**Data for processing:**
+ + + + + + +
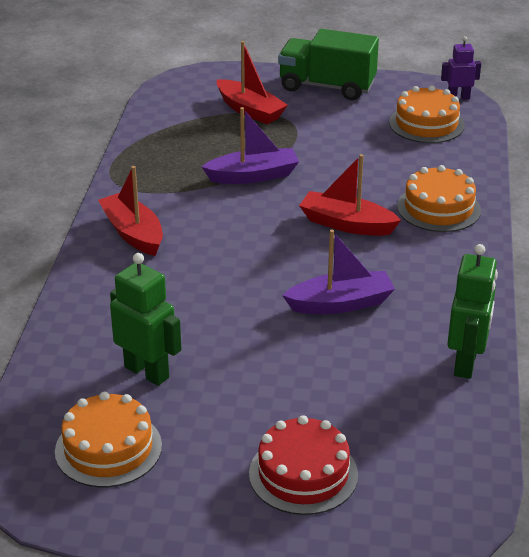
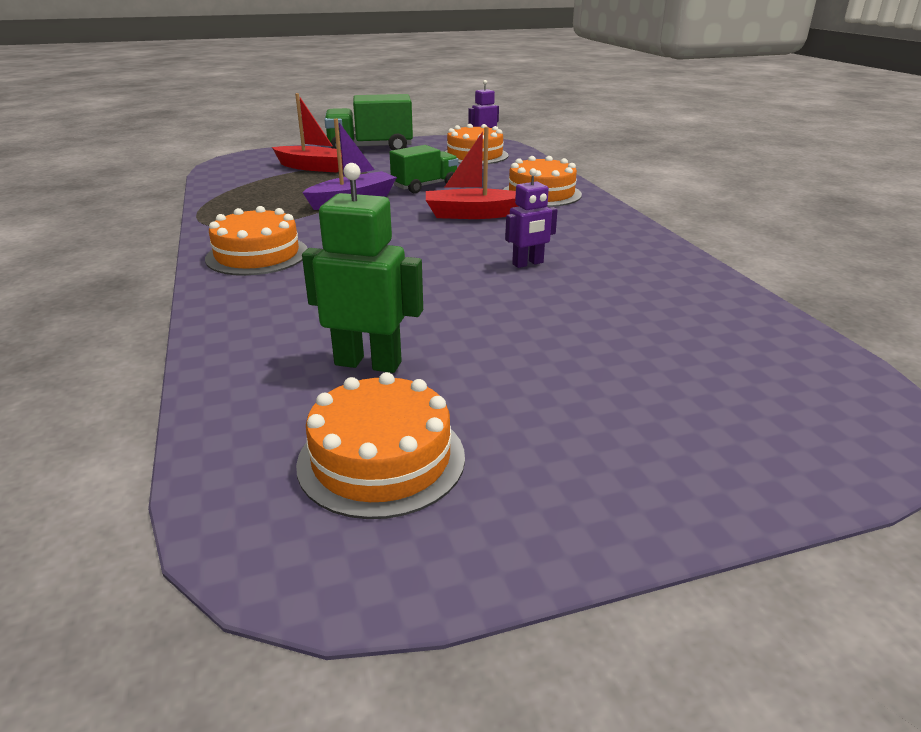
camera: 25 degrees left, 5 degrees down
red boat [98,166,163,256] -> orange cake [205,206,308,276]
red cake [249,415,358,515] -> none
purple boat [282,230,395,314] -> purple robot [505,168,558,268]
green robot [447,244,498,379] -> none
none -> green truck [389,145,458,194]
+ + + + + + +
**Exercise requirements:**
The job is to copy each line from the material above that holds the word "robot".

**Written answer:**
purple boat [282,230,395,314] -> purple robot [505,168,558,268]
green robot [447,244,498,379] -> none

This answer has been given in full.